Data extracted from a collection
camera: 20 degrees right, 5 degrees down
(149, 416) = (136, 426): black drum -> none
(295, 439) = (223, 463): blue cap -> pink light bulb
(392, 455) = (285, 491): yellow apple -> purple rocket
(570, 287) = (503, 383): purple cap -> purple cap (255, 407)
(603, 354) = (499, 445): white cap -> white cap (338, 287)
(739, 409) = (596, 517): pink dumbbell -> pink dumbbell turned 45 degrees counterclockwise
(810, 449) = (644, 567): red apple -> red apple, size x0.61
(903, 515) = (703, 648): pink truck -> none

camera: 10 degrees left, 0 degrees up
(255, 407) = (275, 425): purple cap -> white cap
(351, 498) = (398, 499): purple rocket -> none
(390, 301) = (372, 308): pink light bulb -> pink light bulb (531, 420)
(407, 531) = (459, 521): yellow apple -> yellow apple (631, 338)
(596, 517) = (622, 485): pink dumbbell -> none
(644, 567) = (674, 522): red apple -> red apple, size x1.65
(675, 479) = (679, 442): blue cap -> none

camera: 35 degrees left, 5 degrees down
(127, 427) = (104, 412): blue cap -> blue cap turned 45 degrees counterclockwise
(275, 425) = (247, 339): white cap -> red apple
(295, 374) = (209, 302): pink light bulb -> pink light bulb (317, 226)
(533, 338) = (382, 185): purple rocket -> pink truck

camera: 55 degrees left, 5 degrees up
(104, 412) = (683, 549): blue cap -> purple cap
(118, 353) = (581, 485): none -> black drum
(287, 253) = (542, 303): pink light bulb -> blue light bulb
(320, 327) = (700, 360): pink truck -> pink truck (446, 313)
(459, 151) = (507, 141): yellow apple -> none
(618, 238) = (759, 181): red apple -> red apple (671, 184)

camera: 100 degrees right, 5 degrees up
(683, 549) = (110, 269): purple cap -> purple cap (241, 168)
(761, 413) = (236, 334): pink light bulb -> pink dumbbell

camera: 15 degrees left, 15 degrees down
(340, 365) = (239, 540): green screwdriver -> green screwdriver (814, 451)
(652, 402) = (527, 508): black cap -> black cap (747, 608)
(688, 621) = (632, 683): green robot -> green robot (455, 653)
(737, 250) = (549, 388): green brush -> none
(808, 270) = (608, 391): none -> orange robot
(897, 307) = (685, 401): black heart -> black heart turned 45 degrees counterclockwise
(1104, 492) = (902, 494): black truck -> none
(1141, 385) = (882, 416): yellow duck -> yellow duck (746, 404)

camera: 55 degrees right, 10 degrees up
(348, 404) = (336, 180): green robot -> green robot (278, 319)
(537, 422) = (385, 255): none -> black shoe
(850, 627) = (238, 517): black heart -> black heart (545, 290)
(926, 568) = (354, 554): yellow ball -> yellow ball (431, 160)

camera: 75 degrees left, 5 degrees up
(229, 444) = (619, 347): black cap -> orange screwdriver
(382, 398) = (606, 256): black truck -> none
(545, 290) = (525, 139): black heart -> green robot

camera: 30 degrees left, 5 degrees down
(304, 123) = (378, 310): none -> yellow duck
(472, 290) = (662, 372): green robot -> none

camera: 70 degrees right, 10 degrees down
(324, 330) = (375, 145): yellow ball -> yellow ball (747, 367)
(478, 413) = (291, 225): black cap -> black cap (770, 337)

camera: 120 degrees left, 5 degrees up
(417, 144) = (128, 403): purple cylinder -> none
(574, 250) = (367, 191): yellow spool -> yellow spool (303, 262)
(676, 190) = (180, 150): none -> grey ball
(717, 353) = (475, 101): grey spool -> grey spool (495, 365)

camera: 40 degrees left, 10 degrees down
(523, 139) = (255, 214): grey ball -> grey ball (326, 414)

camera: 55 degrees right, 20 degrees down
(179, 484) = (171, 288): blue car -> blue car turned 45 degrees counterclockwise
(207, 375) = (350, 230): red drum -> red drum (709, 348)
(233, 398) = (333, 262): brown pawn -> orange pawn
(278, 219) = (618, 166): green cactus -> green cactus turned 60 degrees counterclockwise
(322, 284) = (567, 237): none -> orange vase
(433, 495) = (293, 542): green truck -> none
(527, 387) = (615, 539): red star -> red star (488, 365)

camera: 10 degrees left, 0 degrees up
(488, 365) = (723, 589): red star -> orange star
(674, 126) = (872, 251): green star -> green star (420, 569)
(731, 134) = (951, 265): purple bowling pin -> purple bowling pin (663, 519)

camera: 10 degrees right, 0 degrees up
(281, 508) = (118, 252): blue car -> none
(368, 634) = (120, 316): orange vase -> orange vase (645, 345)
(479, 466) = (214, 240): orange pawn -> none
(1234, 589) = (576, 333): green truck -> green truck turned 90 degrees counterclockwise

Problem: All of the data needs to be printed once more, exactly.

Exercise result:
camera: 20 degrees right, 5 degrees down
(149, 416) = (136, 426): black drum -> none
(295, 439) = (223, 463): blue cap -> pink light bulb
(392, 455) = (285, 491): yellow apple -> purple rocket
(570, 287) = (503, 383): purple cap -> purple cap (255, 407)
(603, 354) = (499, 445): white cap -> white cap (338, 287)
(739, 409) = (596, 517): pink dumbbell -> pink dumbbell turned 45 degrees counterclockwise
(810, 449) = (644, 567): red apple -> red apple, size x0.61
(903, 515) = (703, 648): pink truck -> none

camera: 10 degrees left, 0 degrees up
(255, 407) = (275, 425): purple cap -> white cap
(351, 498) = (398, 499): purple rocket -> none
(390, 301) = (372, 308): pink light bulb -> pink light bulb (531, 420)
(407, 531) = (459, 521): yellow apple -> yellow apple (631, 338)
(596, 517) = (622, 485): pink dumbbell -> none
(644, 567) = (674, 522): red apple -> red apple, size x1.65
(675, 479) = (679, 442): blue cap -> none

camera: 35 degrees left, 5 degrees down
(127, 427) = (104, 412): blue cap -> blue cap turned 45 degrees counterclockwise
(275, 425) = (247, 339): white cap -> red apple
(295, 374) = (209, 302): pink light bulb -> pink light bulb (317, 226)
(533, 338) = (382, 185): purple rocket -> pink truck

camera: 55 degrees left, 5 degrees up
(104, 412) = (683, 549): blue cap -> purple cap
(118, 353) = (581, 485): none -> black drum
(287, 253) = (542, 303): pink light bulb -> blue light bulb
(320, 327) = (700, 360): pink truck -> pink truck (446, 313)
(459, 151) = (507, 141): yellow apple -> none
(618, 238) = (759, 181): red apple -> red apple (671, 184)

camera: 100 degrees right, 5 degrees up
(683, 549) = (110, 269): purple cap -> purple cap (241, 168)
(761, 413) = (236, 334): pink light bulb -> pink dumbbell

camera: 15 degrees left, 15 degrees down
(340, 365) = (239, 540): green screwdriver -> green screwdriver (814, 451)
(652, 402) = (527, 508): black cap -> black cap (747, 608)
(688, 621) = (632, 683): green robot -> green robot (455, 653)
(737, 250) = (549, 388): green brush -> none
(808, 270) = (608, 391): none -> orange robot
(897, 307) = (685, 401): black heart -> black heart turned 45 degrees counterclockwise
(1104, 492) = (902, 494): black truck -> none
(1141, 385) = (882, 416): yellow duck -> yellow duck (746, 404)

camera: 55 degrees right, 10 degrees up
(348, 404) = (336, 180): green robot -> green robot (278, 319)
(537, 422) = (385, 255): none -> black shoe
(850, 627) = (238, 517): black heart -> black heart (545, 290)
(926, 568) = (354, 554): yellow ball -> yellow ball (431, 160)

camera: 75 degrees left, 5 degrees up
(229, 444) = (619, 347): black cap -> orange screwdriver
(382, 398) = (606, 256): black truck -> none
(545, 290) = (525, 139): black heart -> green robot

camera: 30 degrees left, 5 degrees down
(304, 123) = (378, 310): none -> yellow duck
(472, 290) = (662, 372): green robot -> none

camera: 70 degrees right, 10 degrees down
(324, 330) = (375, 145): yellow ball -> yellow ball (747, 367)
(478, 413) = (291, 225): black cap -> black cap (770, 337)

camera: 120 degrees left, 5 degrees up
(417, 144) = (128, 403): purple cylinder -> none
(574, 250) = (367, 191): yellow spool -> yellow spool (303, 262)
(676, 190) = (180, 150): none -> grey ball
(717, 353) = (475, 101): grey spool -> grey spool (495, 365)

camera: 40 degrees left, 10 degrees down
(523, 139) = (255, 214): grey ball -> grey ball (326, 414)

camera: 55 degrees right, 20 degrees down
(179, 484) = (171, 288): blue car -> blue car turned 45 degrees counterclockwise
(207, 375) = (350, 230): red drum -> red drum (709, 348)
(233, 398) = (333, 262): brown pawn -> orange pawn
(278, 219) = (618, 166): green cactus -> green cactus turned 60 degrees counterclockwise
(322, 284) = (567, 237): none -> orange vase
(433, 495) = (293, 542): green truck -> none
(527, 387) = (615, 539): red star -> red star (488, 365)

camera: 10 degrees left, 0 degrees up
(488, 365) = (723, 589): red star -> orange star
(674, 126) = (872, 251): green star -> green star (420, 569)
(731, 134) = (951, 265): purple bowling pin -> purple bowling pin (663, 519)

camera: 10 degrees right, 0 degrees up
(281, 508) = (118, 252): blue car -> none
(368, 634) = (120, 316): orange vase -> orange vase (645, 345)
(479, 466) = (214, 240): orange pawn -> none
(1234, 589) = (576, 333): green truck -> green truck turned 90 degrees counterclockwise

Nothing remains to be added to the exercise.